↓↓↓

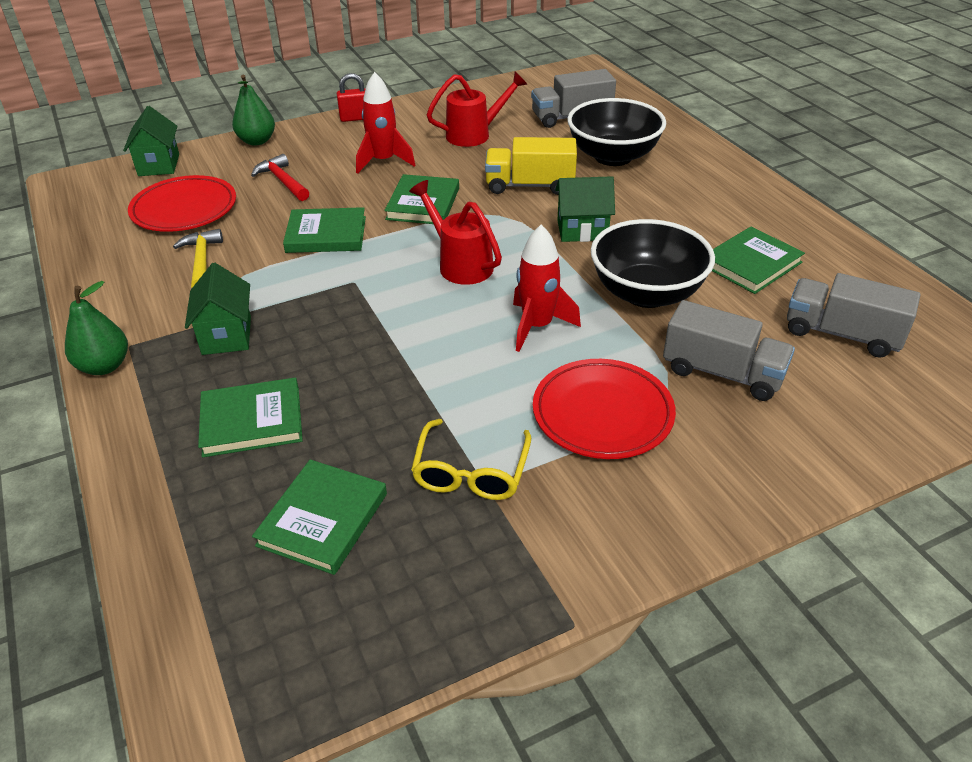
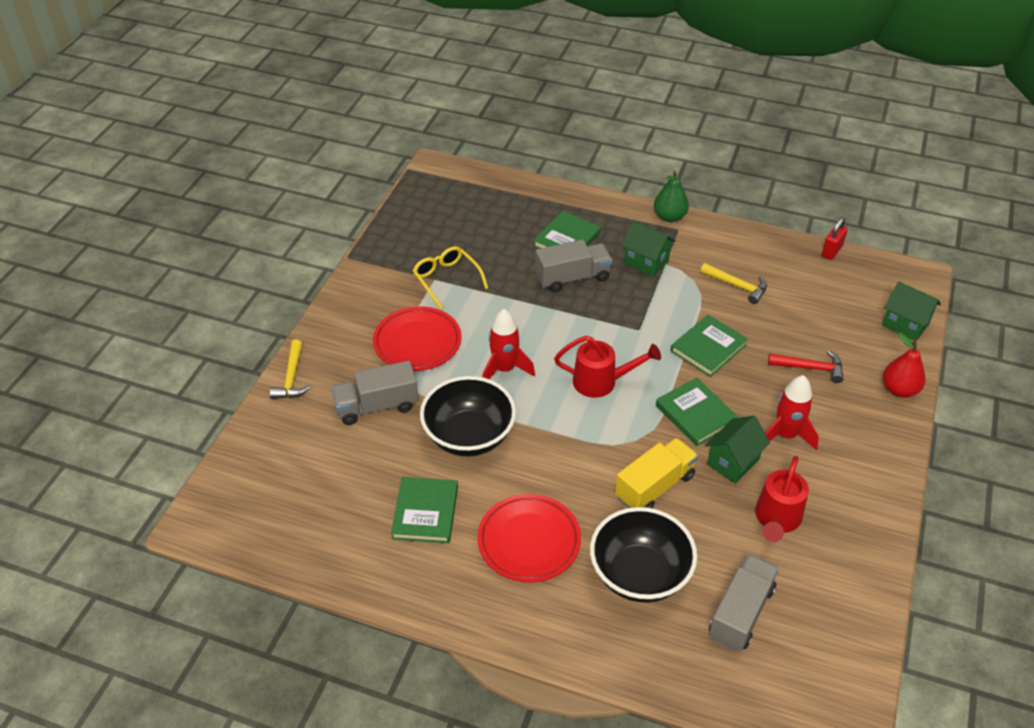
camera: 135 degrees right, 5 degrees up
(184, 209) = (817, 307): red plate -> red plate (529, 541)
(257, 141) = (899, 390): green pear -> red pear
(323, 519) = (481, 229): green book -> none
(355, 118) = (889, 468): red padlock -> red padlock (831, 251)
(582, 230) = (565, 465): green house -> green house (733, 462)
(814, 470) = (292, 378): none -> yellow hammer
(842, 334) = (326, 483): grey truck -> grey truck (572, 277)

↑↑↑

Problem to work on
Transcribe exactly, and only, the lines from the one holding "(582, 230) = (565, 465): green" through the final line of the listing.

Answer to this problem
(582, 230) = (565, 465): green house -> green house (733, 462)
(814, 470) = (292, 378): none -> yellow hammer
(842, 334) = (326, 483): grey truck -> grey truck (572, 277)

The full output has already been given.